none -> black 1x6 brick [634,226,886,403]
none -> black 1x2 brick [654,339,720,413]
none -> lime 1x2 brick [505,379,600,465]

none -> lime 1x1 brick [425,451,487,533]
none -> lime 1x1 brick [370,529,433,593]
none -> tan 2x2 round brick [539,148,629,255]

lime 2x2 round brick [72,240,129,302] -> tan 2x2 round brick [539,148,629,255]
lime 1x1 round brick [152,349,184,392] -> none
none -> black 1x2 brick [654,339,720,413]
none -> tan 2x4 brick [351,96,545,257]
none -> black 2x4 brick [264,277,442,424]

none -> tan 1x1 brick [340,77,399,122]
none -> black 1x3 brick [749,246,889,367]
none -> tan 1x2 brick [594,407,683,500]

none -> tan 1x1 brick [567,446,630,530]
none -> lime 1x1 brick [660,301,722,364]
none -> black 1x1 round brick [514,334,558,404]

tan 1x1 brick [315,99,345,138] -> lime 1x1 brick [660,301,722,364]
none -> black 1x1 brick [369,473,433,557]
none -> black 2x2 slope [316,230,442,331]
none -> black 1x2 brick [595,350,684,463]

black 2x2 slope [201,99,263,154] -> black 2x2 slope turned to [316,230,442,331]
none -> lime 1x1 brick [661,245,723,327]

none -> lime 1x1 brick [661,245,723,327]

* * *

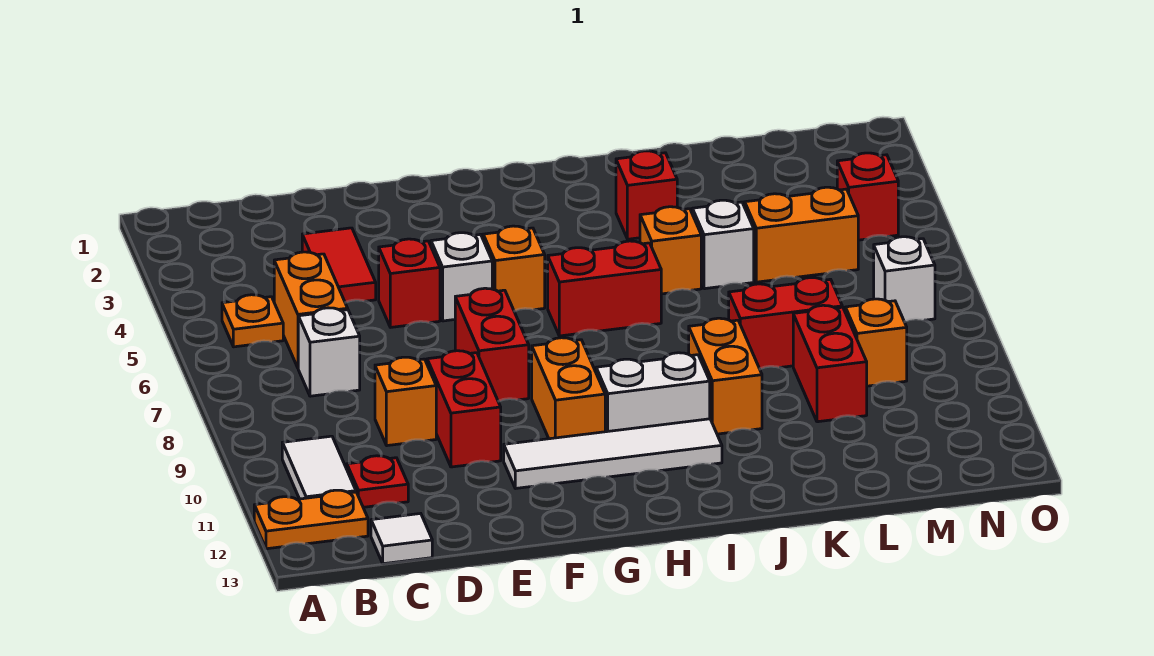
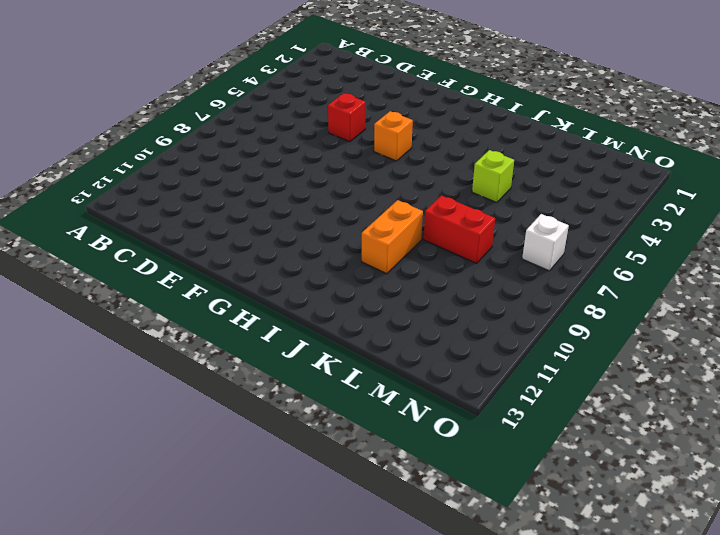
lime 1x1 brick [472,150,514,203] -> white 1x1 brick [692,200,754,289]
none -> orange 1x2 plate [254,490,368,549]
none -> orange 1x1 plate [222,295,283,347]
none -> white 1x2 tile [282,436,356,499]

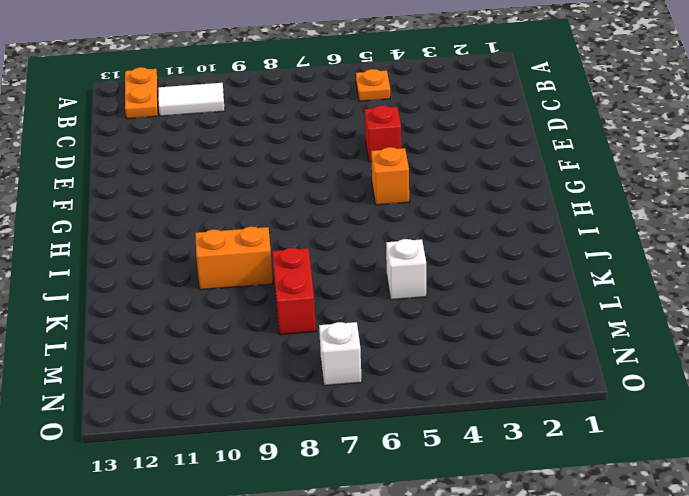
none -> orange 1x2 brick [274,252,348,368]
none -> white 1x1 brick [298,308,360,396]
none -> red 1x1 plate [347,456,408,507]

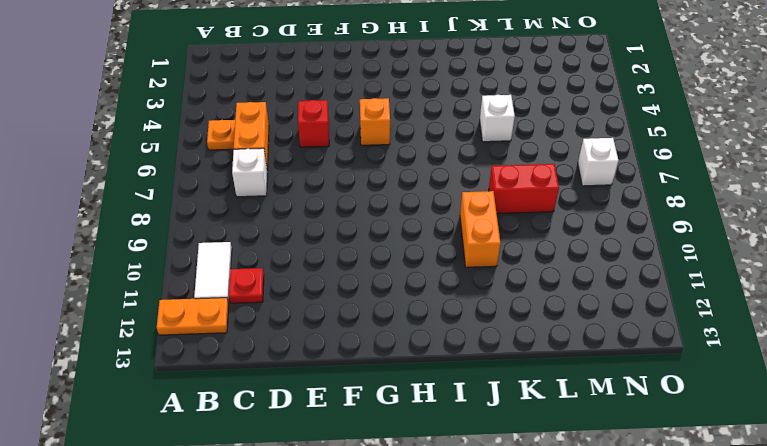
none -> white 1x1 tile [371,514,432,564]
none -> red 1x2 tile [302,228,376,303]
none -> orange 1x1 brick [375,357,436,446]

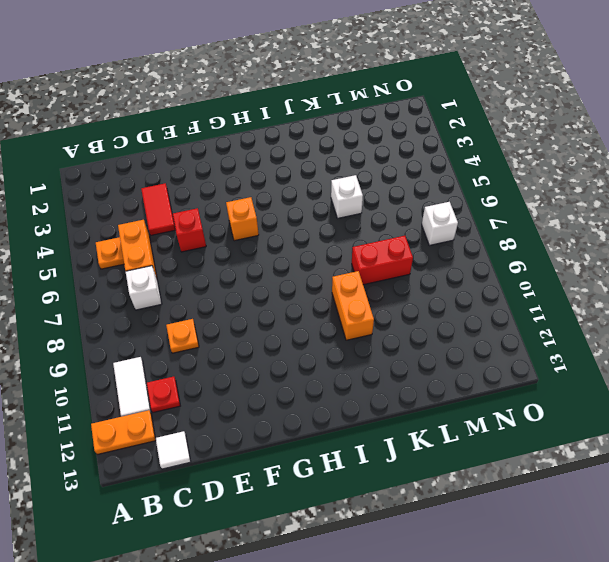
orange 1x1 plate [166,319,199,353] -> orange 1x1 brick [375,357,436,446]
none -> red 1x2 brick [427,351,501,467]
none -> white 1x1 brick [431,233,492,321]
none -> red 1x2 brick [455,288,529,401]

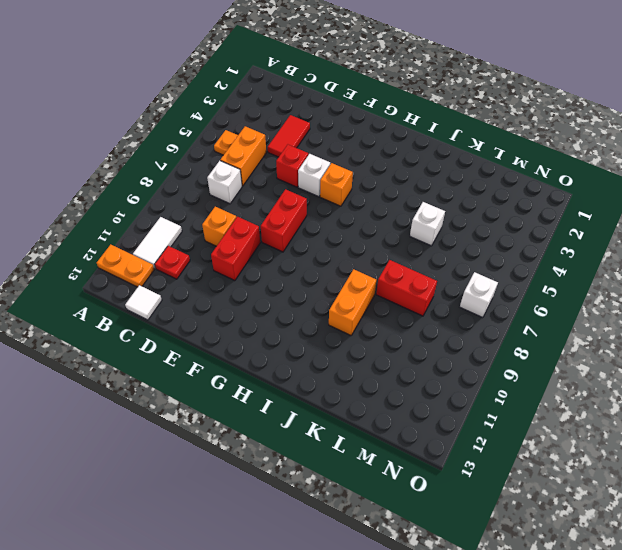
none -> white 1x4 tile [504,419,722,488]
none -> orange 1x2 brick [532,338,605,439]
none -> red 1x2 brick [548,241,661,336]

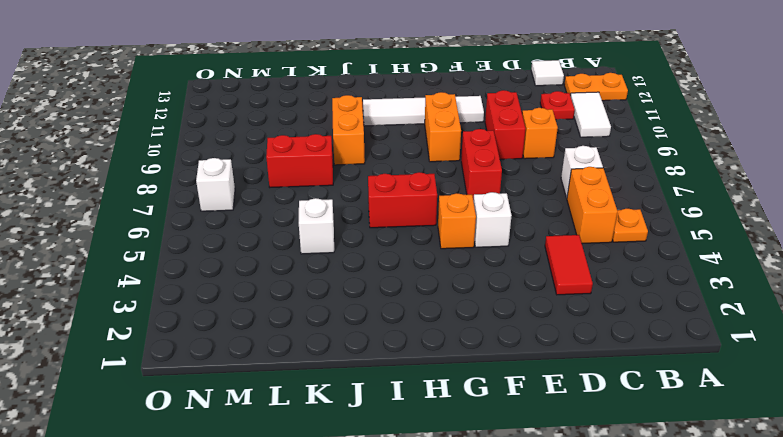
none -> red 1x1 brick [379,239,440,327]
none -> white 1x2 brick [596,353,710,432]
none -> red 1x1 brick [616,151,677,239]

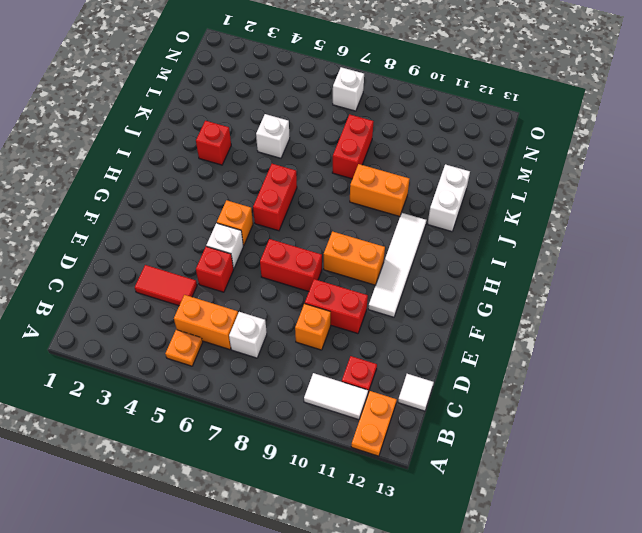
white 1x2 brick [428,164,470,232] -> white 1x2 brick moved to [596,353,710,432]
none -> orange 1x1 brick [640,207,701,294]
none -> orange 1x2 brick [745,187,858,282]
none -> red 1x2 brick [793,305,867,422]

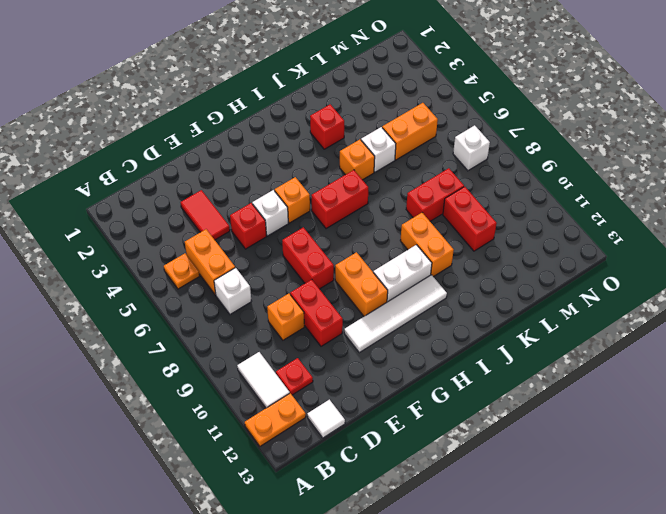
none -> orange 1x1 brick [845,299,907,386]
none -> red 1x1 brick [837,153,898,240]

--

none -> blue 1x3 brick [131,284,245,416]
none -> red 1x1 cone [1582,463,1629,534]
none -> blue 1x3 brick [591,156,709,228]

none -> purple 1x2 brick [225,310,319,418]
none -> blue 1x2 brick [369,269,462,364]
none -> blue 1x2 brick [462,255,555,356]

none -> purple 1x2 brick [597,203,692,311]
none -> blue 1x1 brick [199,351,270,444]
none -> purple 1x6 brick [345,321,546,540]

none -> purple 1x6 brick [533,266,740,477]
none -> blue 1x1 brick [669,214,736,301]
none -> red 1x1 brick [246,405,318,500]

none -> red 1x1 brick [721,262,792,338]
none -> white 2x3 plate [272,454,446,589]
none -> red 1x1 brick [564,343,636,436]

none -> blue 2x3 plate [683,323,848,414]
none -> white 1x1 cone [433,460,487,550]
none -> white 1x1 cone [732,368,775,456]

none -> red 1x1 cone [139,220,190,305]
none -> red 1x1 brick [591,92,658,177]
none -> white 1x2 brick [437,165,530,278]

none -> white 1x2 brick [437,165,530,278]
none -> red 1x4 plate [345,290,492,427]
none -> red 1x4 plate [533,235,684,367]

● **What needs to be done**:
Which lines of the listing contain the string "orange"? Copy every one of them.

● **Expected answer**:
none -> orange 1x2 plate [254,490,368,549]
none -> orange 1x1 plate [222,295,283,347]
none -> orange 1x2 brick [274,252,348,368]
none -> orange 1x1 brick [375,357,436,446]
orange 1x1 plate [166,319,199,353] -> orange 1x1 brick [375,357,436,446]
none -> orange 1x2 brick [532,338,605,439]
none -> orange 1x1 brick [640,207,701,294]
none -> orange 1x2 brick [745,187,858,282]
none -> orange 1x1 brick [845,299,907,386]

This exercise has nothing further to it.